Data to process: Begin

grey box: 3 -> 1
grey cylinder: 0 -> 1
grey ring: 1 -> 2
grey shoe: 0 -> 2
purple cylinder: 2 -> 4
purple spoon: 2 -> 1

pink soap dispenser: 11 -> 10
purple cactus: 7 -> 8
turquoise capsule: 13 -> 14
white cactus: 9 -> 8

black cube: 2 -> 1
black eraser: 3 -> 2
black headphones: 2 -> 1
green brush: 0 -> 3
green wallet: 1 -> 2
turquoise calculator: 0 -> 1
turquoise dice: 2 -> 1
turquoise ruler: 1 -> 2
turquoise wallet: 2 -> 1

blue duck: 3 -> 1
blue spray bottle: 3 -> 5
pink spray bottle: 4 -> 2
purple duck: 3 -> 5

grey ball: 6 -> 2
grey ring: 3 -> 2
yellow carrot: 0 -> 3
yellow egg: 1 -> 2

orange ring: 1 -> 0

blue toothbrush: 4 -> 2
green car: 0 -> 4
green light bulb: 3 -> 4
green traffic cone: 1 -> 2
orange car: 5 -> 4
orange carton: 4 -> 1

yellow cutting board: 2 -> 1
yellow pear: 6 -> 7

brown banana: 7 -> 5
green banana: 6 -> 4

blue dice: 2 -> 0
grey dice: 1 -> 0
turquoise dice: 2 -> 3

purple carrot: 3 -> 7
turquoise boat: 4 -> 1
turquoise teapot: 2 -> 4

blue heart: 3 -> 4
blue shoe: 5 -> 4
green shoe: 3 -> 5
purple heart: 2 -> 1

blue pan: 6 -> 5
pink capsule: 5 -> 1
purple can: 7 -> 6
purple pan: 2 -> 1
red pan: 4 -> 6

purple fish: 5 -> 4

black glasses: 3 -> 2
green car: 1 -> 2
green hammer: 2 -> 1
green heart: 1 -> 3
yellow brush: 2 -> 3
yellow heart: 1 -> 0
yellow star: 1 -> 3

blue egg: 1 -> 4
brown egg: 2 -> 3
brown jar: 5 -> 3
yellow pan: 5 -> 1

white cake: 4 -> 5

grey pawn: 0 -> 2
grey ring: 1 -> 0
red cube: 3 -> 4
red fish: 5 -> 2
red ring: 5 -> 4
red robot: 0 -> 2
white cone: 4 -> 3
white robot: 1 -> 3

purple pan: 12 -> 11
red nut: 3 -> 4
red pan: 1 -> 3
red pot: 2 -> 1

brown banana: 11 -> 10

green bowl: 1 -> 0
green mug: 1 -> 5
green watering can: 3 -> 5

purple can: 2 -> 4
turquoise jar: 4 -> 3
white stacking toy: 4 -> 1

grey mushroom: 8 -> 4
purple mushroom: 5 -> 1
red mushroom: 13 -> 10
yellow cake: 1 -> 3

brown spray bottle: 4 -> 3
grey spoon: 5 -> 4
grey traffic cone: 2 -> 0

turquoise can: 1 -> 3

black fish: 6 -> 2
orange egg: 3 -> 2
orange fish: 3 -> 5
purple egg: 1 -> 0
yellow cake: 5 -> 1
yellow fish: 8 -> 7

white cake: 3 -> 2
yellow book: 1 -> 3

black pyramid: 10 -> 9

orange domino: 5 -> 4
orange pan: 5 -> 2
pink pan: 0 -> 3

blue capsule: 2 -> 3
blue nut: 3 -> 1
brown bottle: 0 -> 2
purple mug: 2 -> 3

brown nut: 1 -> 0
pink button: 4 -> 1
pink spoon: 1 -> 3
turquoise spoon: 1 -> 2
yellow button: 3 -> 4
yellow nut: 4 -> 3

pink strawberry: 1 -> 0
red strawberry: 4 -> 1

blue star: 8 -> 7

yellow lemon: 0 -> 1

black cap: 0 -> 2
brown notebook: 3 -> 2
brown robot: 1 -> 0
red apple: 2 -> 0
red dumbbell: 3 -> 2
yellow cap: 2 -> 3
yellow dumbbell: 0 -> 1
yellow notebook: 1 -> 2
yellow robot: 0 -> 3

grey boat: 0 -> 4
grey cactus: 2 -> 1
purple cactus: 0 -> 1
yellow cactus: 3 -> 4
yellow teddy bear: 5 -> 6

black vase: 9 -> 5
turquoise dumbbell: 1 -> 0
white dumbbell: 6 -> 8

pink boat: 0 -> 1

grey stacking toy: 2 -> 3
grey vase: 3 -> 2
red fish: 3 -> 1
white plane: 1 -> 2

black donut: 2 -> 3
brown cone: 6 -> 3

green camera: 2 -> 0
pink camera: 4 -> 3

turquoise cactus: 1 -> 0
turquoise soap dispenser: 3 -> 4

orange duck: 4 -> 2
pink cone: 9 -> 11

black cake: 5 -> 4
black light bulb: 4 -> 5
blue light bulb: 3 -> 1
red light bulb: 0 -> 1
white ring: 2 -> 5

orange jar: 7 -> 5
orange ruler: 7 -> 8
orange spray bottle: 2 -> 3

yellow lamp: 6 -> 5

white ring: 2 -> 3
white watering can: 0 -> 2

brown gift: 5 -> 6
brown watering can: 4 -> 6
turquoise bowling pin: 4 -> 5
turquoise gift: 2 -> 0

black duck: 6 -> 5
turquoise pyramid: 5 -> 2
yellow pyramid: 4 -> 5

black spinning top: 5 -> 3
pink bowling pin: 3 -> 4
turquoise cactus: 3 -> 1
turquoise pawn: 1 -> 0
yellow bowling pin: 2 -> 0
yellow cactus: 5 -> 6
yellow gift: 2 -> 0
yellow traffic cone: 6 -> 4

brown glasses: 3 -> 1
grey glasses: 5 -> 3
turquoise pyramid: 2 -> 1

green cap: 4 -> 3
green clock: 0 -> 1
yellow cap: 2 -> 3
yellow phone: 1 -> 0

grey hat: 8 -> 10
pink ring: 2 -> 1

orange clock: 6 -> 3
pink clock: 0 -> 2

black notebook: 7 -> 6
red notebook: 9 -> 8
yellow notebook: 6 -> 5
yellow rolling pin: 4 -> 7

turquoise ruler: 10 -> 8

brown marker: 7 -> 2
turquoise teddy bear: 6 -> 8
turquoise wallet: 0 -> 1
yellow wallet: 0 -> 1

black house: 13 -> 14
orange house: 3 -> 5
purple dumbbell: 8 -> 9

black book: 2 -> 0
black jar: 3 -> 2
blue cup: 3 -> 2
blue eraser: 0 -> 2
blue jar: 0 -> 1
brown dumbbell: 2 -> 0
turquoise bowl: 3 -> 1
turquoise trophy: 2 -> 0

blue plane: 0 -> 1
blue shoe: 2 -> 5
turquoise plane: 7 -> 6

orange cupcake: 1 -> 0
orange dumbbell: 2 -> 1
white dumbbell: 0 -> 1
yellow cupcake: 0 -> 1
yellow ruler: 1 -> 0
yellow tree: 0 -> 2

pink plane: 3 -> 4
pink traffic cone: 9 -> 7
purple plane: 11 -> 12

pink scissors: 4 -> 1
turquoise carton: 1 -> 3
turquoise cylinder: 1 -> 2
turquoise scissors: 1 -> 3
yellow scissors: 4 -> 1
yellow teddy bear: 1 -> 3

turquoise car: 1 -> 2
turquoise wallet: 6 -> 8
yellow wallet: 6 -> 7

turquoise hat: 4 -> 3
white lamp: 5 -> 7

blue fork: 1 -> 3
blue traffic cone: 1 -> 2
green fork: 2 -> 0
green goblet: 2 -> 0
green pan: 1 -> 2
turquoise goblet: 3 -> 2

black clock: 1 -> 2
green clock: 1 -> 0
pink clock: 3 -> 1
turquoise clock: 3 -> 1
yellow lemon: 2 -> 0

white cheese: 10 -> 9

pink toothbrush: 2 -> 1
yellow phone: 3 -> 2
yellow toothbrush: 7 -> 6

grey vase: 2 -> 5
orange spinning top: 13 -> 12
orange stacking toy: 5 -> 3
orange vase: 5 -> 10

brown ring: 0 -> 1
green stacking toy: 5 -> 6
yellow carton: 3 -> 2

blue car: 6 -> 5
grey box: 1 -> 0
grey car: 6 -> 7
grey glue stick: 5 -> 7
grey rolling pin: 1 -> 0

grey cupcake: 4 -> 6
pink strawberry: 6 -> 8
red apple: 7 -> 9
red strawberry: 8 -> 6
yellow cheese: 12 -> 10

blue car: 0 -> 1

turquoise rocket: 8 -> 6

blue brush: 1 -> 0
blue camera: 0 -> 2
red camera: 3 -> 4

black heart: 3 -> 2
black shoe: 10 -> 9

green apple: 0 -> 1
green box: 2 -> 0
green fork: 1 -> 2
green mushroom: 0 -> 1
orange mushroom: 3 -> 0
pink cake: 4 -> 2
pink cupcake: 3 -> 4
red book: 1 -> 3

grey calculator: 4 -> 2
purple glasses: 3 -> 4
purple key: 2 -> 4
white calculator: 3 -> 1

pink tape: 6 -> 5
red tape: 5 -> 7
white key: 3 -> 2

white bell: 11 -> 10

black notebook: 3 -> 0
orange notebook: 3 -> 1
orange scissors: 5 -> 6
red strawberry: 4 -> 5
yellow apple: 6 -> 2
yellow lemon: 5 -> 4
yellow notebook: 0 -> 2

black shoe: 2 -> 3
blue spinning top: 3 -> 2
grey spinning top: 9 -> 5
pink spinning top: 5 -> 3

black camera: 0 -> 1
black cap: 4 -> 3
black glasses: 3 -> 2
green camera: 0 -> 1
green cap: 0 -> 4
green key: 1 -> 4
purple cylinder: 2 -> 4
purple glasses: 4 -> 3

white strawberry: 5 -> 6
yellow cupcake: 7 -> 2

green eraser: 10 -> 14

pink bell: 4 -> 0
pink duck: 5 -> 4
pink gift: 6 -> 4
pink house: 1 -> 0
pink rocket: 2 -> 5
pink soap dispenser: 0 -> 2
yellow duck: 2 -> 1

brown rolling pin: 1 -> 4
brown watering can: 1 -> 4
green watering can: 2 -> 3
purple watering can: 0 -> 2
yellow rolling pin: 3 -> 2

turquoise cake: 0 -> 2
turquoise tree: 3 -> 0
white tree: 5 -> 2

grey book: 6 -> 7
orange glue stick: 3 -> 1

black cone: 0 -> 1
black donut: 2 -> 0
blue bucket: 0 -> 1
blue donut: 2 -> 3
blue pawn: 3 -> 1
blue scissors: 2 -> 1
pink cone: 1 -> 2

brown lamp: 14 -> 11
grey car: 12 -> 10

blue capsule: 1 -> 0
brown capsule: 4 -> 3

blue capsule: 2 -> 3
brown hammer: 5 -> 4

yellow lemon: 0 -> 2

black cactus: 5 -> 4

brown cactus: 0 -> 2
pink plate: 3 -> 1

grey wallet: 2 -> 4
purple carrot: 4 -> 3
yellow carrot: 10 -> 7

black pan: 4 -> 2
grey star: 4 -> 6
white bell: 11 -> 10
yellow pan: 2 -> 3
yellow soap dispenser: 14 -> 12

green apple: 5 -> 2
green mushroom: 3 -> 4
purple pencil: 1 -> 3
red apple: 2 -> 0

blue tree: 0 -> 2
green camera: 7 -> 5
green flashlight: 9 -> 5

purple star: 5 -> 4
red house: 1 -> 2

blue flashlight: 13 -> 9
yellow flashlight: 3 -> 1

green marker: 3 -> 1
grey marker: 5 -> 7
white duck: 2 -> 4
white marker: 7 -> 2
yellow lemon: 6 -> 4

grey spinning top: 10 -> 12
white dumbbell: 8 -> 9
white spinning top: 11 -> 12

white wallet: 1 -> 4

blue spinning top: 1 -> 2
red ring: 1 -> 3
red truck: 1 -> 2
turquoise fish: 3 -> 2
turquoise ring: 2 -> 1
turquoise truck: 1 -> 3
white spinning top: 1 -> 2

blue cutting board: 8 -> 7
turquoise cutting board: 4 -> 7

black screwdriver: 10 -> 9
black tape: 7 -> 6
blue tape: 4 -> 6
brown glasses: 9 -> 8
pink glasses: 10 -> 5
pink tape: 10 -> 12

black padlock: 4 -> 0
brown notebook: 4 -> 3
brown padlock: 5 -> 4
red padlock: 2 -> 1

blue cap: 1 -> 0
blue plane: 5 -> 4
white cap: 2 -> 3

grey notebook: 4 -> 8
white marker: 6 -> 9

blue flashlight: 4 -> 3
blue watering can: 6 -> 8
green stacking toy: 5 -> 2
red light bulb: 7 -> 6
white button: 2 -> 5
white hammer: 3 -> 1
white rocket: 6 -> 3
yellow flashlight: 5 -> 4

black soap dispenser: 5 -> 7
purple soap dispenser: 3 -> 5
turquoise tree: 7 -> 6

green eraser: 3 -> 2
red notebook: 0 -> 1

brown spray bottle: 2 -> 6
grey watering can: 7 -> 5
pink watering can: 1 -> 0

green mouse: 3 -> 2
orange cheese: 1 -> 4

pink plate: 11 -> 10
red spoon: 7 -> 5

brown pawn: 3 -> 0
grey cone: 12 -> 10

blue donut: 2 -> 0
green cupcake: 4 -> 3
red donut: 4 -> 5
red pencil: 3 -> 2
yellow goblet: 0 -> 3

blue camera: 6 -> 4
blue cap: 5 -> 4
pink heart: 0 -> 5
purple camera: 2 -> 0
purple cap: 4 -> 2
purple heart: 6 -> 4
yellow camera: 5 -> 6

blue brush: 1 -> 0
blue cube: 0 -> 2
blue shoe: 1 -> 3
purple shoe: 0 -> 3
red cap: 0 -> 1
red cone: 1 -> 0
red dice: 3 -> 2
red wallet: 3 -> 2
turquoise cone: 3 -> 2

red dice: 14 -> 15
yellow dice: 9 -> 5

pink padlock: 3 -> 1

Data to process: End

» Prompt:
Copy out all lines from the records where the word "stick" appears.

» Response area:
grey glue stick: 5 -> 7
orange glue stick: 3 -> 1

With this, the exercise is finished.